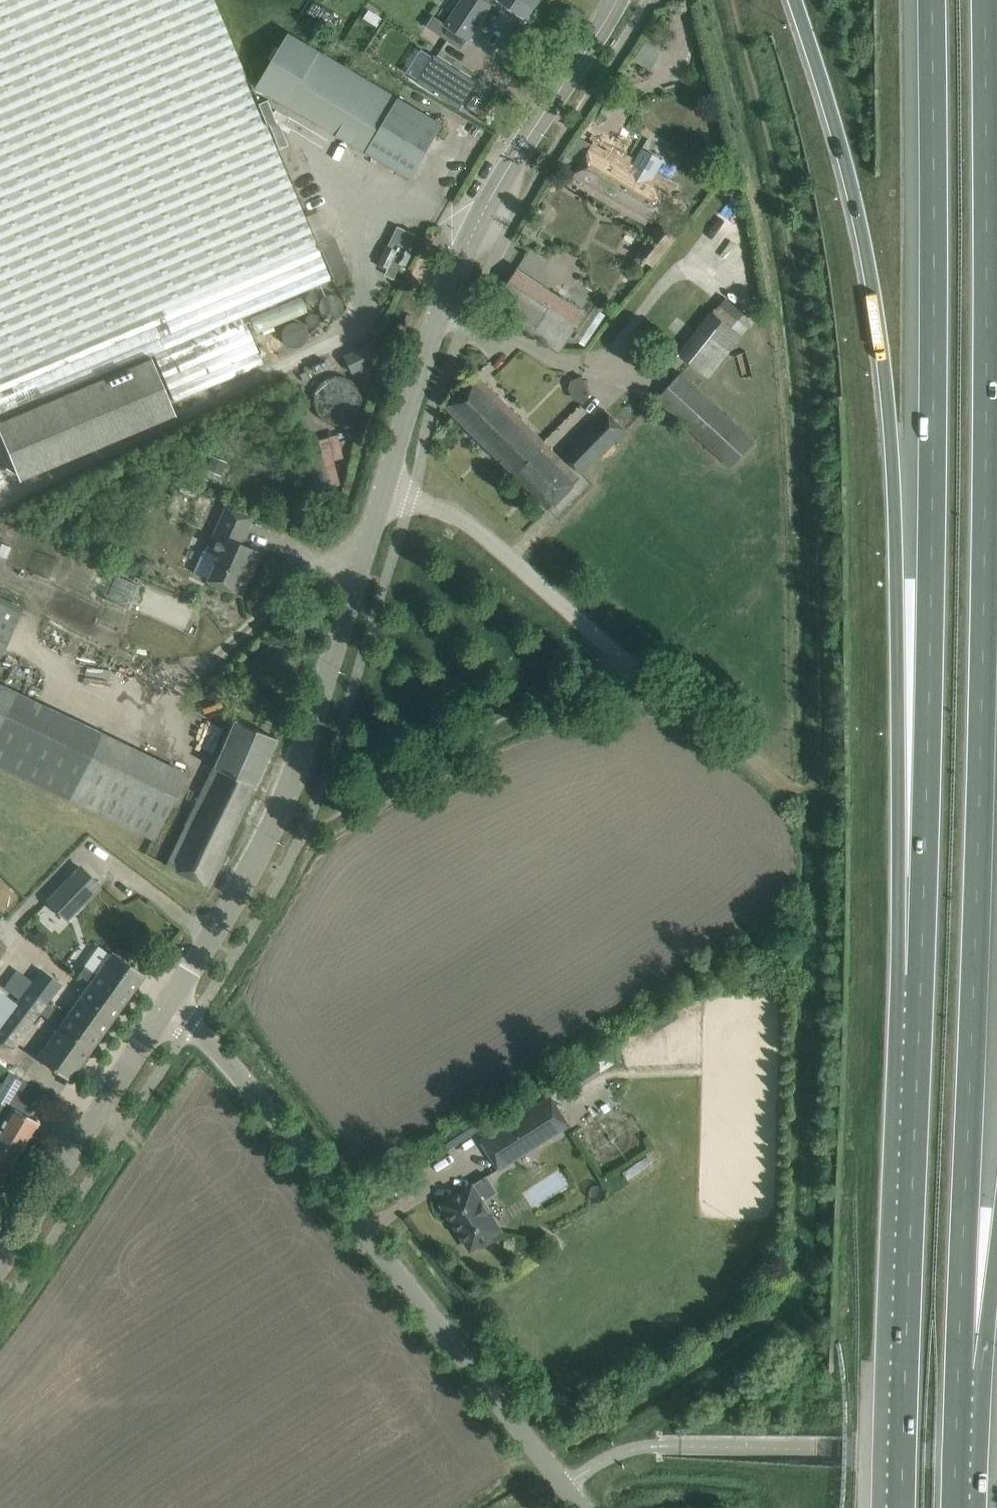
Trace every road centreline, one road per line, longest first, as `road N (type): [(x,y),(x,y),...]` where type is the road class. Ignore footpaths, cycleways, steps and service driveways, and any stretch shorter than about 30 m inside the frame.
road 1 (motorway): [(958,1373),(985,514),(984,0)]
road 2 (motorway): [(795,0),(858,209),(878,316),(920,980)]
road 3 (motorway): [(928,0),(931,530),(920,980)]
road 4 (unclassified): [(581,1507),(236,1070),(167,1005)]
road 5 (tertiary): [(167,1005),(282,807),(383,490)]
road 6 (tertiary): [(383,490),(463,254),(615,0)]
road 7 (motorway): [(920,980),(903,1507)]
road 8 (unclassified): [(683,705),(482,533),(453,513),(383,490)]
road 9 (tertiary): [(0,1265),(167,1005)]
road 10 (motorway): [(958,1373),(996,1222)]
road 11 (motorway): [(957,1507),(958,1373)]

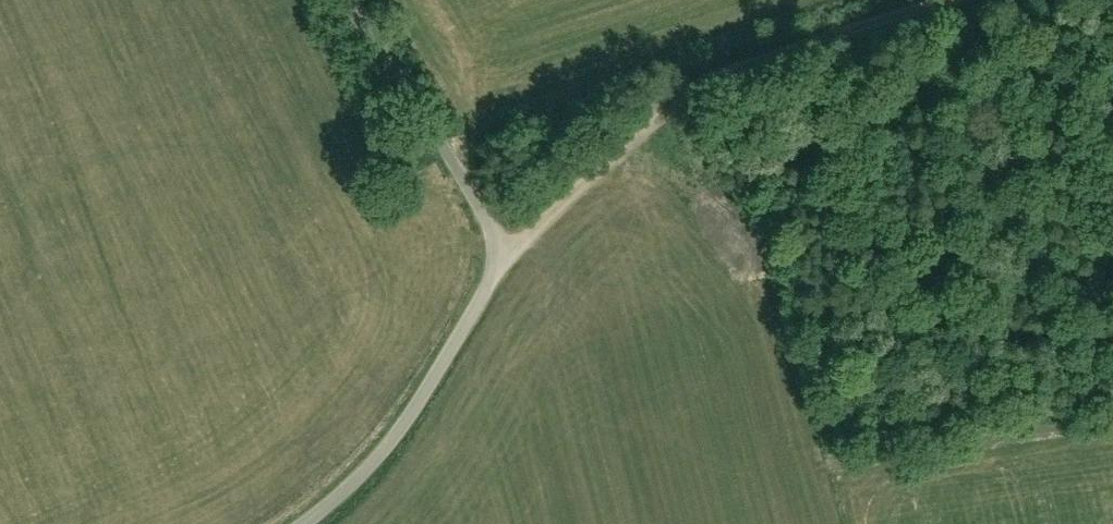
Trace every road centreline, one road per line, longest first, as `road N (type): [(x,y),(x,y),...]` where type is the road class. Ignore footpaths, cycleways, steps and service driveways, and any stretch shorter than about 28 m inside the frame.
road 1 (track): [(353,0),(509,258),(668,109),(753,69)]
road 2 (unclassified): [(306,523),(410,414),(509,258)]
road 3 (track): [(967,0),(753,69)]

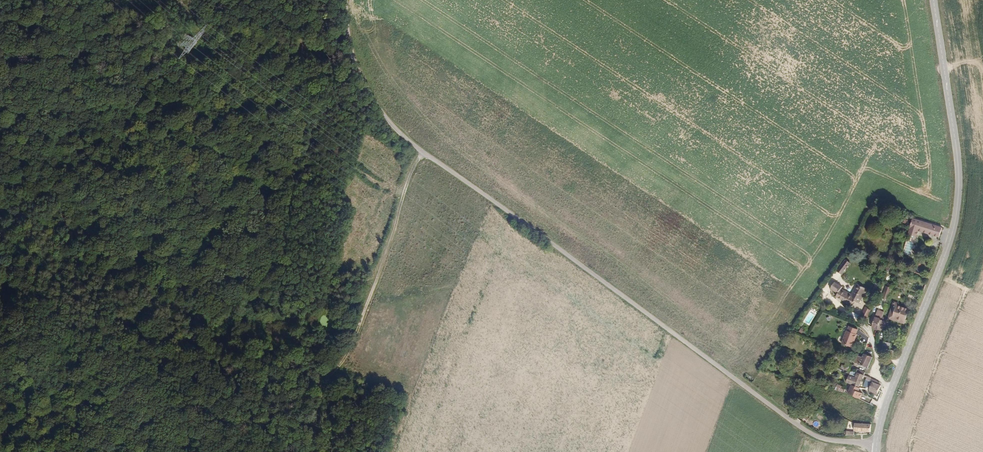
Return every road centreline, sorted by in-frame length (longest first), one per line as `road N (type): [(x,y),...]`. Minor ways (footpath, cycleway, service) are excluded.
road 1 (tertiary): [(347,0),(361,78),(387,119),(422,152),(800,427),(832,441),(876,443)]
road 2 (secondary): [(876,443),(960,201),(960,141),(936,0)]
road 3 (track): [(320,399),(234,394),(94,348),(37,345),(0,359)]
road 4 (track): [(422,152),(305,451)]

_THE PROBLEM_
Please set down the records exactly, and keep every image out of the copy.

_SOLUTION_
Trace every road centreline, one road per line, longest first, as `road N (type): [(x,y),(x,y),...]` where type is the road class. Ignore footpaths, cycleways, steps and service driveways, and any stretch shorter than about 30 m inside the frame.
road 1 (motorway): [(958,1373),(985,514),(984,0)]
road 2 (motorway): [(795,0),(858,209),(878,316),(920,980)]
road 3 (motorway): [(928,0),(931,530),(920,980)]
road 4 (unclassified): [(581,1507),(236,1070),(167,1005)]
road 5 (tertiary): [(167,1005),(282,807),(383,490)]
road 6 (tertiary): [(383,490),(463,254),(615,0)]
road 7 (motorway): [(920,980),(903,1507)]
road 8 (unclassified): [(683,705),(482,533),(453,513),(383,490)]
road 9 (tertiary): [(0,1265),(167,1005)]
road 10 (motorway): [(958,1373),(996,1222)]
road 11 (motorway): [(957,1507),(958,1373)]

Trace every road centreline, one road per line, longest first, as `road N (type): [(x,y),(x,y),...]` where type is the road class. Ignore footpaths, cycleways, steps and service driveways, and any stretch shorter than about 28 m inside the frame.
road 1 (track): [(353,0),(509,258),(668,109),(753,69)]
road 2 (unclassified): [(306,523),(410,414),(509,258)]
road 3 (track): [(967,0),(753,69)]

Return every road centreline, sorted by in-frame length (longest first), one per line as `road N (type): [(x,y),...]`. Minor ways (footpath, cycleway, service) are excluded.
road 1 (tertiary): [(347,0),(361,78),(387,119),(422,152),(800,427),(832,441),(876,443)]
road 2 (secondary): [(876,443),(960,201),(960,141),(936,0)]
road 3 (track): [(320,399),(234,394),(94,348),(37,345),(0,359)]
road 4 (track): [(422,152),(305,451)]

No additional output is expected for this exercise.